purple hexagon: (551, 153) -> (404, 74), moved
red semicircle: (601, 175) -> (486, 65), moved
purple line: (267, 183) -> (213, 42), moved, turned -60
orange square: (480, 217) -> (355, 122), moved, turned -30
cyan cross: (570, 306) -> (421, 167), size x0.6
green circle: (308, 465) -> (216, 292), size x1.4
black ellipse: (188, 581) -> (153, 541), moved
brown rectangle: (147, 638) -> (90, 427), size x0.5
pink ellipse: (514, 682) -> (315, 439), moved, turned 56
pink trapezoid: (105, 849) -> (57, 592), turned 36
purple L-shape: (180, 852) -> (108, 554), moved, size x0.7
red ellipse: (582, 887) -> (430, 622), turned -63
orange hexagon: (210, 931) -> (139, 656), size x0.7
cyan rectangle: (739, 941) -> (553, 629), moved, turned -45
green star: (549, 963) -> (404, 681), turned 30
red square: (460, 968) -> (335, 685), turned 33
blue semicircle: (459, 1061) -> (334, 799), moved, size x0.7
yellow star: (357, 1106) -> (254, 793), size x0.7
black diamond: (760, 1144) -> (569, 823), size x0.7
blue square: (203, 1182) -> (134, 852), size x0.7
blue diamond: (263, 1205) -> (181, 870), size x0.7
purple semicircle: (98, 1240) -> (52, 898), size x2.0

...

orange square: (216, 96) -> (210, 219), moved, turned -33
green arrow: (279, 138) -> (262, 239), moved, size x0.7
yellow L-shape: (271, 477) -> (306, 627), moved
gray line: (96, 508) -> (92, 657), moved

* [What you will do]:
From the listing above, the lines starting with the one that has "purple hexagon: (551, 153)" and running through the one that has "cyan cross: (570, 306)" should be copied exactly, ends included.

* [Exercise solution]:
purple hexagon: (551, 153) -> (404, 74), moved
red semicircle: (601, 175) -> (486, 65), moved
purple line: (267, 183) -> (213, 42), moved, turned -60
orange square: (480, 217) -> (355, 122), moved, turned -30
cyan cross: (570, 306) -> (421, 167), size x0.6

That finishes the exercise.